§ Activity: Look at the entries below and restate word for word the lines from the first through the one that has "R12: 1.8k (+9V, CMP) -> 1.5k (+9V, CMP)".

Records for the task START

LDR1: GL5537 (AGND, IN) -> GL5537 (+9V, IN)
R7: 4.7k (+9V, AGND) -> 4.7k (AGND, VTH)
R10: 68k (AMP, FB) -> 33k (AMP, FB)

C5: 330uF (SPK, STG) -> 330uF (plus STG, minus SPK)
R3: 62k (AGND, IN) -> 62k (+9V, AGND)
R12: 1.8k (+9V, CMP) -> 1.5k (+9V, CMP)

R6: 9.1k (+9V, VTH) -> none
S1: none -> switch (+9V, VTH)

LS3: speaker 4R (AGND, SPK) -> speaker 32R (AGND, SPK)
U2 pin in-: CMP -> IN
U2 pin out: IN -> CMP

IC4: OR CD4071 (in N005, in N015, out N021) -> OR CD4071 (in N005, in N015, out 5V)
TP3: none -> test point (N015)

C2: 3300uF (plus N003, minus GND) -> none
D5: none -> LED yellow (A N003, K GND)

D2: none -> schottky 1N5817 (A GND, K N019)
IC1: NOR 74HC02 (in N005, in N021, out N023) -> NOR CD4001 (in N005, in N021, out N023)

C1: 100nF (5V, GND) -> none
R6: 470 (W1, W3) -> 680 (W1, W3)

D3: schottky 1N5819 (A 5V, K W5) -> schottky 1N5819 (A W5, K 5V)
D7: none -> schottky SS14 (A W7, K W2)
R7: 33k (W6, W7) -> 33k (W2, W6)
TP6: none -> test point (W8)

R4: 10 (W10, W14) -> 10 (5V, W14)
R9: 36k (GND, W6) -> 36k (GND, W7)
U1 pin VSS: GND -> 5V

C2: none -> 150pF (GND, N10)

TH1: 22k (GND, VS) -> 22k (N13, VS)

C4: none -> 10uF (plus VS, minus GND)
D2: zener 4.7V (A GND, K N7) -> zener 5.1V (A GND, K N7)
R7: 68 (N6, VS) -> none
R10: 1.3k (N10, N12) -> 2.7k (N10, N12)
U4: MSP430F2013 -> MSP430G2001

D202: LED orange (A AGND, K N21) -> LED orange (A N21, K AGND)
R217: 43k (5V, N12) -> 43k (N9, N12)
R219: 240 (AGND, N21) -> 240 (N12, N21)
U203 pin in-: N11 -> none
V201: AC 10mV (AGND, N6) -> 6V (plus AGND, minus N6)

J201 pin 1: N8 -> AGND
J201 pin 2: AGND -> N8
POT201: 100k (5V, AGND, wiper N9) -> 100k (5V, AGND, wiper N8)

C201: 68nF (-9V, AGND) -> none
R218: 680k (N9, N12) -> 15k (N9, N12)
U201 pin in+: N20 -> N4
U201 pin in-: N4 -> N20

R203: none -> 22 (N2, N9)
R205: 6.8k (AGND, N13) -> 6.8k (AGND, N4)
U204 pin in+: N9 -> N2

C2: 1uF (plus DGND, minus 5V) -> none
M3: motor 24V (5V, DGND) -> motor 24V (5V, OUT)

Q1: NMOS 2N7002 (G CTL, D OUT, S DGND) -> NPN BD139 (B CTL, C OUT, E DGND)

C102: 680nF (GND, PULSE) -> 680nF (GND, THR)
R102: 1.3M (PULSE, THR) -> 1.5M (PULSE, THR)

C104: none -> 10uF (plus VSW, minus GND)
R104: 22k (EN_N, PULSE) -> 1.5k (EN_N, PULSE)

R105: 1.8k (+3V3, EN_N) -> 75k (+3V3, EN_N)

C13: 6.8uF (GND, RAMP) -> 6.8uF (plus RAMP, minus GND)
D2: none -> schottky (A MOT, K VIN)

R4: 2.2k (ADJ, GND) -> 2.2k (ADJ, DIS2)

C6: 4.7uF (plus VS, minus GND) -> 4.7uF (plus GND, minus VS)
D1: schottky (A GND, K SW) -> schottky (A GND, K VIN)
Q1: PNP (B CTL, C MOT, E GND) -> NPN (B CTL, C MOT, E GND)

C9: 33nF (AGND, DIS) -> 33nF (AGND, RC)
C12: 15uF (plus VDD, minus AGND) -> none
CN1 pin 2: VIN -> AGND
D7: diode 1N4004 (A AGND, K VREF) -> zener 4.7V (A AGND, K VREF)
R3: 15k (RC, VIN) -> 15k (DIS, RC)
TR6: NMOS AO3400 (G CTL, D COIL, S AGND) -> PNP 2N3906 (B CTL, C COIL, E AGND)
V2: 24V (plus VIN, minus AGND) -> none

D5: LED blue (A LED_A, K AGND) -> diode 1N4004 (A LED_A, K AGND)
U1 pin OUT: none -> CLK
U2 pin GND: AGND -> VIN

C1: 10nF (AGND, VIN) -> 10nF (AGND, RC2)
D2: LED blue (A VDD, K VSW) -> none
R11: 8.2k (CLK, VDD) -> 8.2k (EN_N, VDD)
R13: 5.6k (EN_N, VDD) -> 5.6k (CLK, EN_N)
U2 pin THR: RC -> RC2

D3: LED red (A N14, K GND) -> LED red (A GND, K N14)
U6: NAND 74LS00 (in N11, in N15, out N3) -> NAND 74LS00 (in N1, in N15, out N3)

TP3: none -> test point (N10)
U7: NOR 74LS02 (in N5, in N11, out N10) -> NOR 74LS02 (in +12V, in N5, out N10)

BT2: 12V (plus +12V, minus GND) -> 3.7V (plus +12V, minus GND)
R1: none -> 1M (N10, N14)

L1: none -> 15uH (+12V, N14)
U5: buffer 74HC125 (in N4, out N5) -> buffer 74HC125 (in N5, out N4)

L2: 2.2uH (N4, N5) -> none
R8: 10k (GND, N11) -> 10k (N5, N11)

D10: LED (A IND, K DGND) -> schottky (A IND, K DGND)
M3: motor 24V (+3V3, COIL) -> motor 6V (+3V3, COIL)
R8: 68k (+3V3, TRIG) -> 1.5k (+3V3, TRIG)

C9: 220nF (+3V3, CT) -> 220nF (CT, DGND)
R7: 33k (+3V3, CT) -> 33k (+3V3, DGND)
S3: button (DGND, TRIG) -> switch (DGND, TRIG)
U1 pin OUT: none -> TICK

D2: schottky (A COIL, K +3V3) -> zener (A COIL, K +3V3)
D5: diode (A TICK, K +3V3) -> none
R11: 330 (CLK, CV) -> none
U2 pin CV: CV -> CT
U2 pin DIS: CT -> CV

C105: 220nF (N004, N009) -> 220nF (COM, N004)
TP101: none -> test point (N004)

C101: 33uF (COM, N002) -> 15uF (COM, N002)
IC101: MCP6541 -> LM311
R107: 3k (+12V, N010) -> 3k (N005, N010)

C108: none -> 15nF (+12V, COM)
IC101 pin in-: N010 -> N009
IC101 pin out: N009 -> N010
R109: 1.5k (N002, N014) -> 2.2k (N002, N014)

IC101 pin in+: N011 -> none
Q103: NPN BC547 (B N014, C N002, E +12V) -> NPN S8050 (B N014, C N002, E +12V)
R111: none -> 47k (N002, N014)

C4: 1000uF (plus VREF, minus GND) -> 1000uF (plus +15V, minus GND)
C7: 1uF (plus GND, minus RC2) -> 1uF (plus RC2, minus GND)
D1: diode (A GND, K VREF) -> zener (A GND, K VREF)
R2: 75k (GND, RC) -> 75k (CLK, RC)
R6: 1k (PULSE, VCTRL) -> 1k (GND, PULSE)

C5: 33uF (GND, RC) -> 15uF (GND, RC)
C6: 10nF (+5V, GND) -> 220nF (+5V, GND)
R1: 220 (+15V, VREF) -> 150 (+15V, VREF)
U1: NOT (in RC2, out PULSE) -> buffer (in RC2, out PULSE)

Records for the task END

§ Answer box:
LDR1: GL5537 (AGND, IN) -> GL5537 (+9V, IN)
R7: 4.7k (+9V, AGND) -> 4.7k (AGND, VTH)
R10: 68k (AMP, FB) -> 33k (AMP, FB)

C5: 330uF (SPK, STG) -> 330uF (plus STG, minus SPK)
R3: 62k (AGND, IN) -> 62k (+9V, AGND)
R12: 1.8k (+9V, CMP) -> 1.5k (+9V, CMP)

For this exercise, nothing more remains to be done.